(Dataset entries)
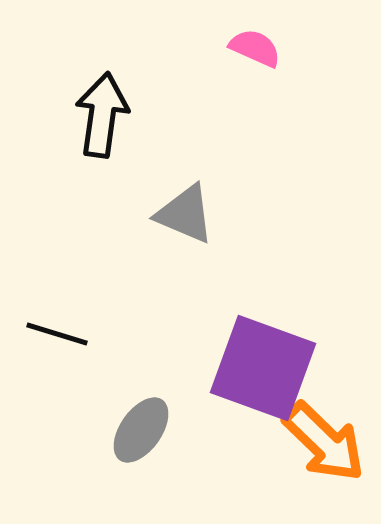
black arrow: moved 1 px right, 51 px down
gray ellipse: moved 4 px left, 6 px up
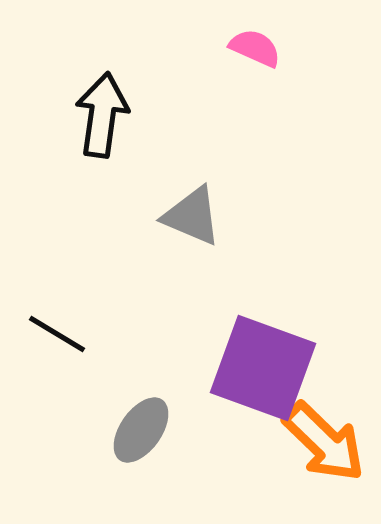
gray triangle: moved 7 px right, 2 px down
black line: rotated 14 degrees clockwise
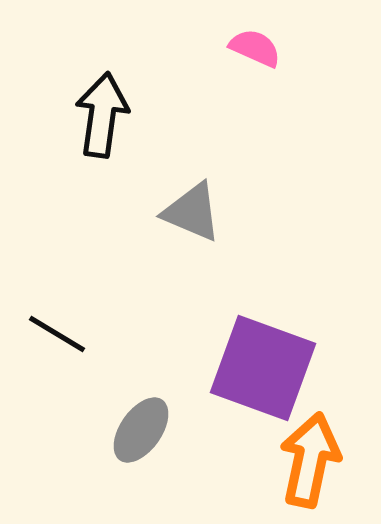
gray triangle: moved 4 px up
orange arrow: moved 14 px left, 18 px down; rotated 122 degrees counterclockwise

THE TASK: Rewrite the lines from all the entries above as a Markdown table with the columns Row and Line, one numbered row per line. Skip blank lines and leave the pictures out.

EXPECTED ANSWER:
| Row | Line |
|---|---|
| 1 | black arrow: moved 1 px right, 51 px down |
| 2 | gray ellipse: moved 4 px left, 6 px up |
| 3 | gray triangle: moved 7 px right, 2 px down |
| 4 | black line: rotated 14 degrees clockwise |
| 5 | gray triangle: moved 4 px up |
| 6 | orange arrow: moved 14 px left, 18 px down; rotated 122 degrees counterclockwise |